__INPUT DATA__

_ _ _ _ _ _ _

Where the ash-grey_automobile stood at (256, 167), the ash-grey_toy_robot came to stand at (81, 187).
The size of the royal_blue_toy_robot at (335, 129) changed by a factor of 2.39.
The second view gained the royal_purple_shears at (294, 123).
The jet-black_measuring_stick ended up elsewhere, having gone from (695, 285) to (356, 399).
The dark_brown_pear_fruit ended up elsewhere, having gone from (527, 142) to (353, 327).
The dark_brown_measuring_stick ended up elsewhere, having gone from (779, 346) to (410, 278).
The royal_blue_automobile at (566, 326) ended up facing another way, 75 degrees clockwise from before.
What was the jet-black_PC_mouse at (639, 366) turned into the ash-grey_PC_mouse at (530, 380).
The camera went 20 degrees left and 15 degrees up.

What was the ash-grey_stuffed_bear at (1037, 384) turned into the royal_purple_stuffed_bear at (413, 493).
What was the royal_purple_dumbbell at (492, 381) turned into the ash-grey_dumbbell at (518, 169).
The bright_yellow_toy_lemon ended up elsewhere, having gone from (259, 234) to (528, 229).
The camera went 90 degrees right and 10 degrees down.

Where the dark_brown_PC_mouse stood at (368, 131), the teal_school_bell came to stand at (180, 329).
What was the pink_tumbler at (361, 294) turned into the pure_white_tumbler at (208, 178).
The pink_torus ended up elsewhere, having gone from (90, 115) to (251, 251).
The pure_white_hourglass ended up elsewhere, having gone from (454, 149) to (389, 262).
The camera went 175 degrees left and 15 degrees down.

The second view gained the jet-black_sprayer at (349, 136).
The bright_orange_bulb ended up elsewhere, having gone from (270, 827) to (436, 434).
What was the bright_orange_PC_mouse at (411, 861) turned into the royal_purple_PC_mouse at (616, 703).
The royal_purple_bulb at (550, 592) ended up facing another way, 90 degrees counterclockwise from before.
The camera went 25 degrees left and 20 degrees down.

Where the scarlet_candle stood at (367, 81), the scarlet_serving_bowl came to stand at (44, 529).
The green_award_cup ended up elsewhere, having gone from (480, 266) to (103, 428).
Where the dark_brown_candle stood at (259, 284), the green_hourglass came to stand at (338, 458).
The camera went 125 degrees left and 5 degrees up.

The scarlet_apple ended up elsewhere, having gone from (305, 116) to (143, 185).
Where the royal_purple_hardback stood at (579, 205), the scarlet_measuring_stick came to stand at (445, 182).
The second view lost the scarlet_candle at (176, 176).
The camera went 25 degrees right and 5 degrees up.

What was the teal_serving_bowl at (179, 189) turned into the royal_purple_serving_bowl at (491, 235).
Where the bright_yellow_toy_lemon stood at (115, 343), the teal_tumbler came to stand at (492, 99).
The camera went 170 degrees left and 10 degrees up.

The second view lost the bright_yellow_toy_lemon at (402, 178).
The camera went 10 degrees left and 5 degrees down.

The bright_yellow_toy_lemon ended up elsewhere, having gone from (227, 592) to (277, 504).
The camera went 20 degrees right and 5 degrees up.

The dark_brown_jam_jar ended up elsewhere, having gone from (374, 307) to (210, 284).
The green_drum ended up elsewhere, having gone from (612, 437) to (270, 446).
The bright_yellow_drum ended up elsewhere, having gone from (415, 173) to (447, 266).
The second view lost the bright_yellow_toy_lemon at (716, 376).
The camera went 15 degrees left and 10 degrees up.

_ _ _ _ _ _ _

__THE PROBLEM__
One inclusive range is required: first line of the data through the line containing "What was the jet-black_PC_mouse". Set it down exactly and output nothing else.

__YOUR SOLUTION__
Where the ash-grey_automobile stood at (256, 167), the ash-grey_toy_robot came to stand at (81, 187).
The size of the royal_blue_toy_robot at (335, 129) changed by a factor of 2.39.
The second view gained the royal_purple_shears at (294, 123).
The jet-black_measuring_stick ended up elsewhere, having gone from (695, 285) to (356, 399).
The dark_brown_pear_fruit ended up elsewhere, having gone from (527, 142) to (353, 327).
The dark_brown_measuring_stick ended up elsewhere, having gone from (779, 346) to (410, 278).
The royal_blue_automobile at (566, 326) ended up facing another way, 75 degrees clockwise from before.
What was the jet-black_PC_mouse at (639, 366) turned into the ash-grey_PC_mouse at (530, 380).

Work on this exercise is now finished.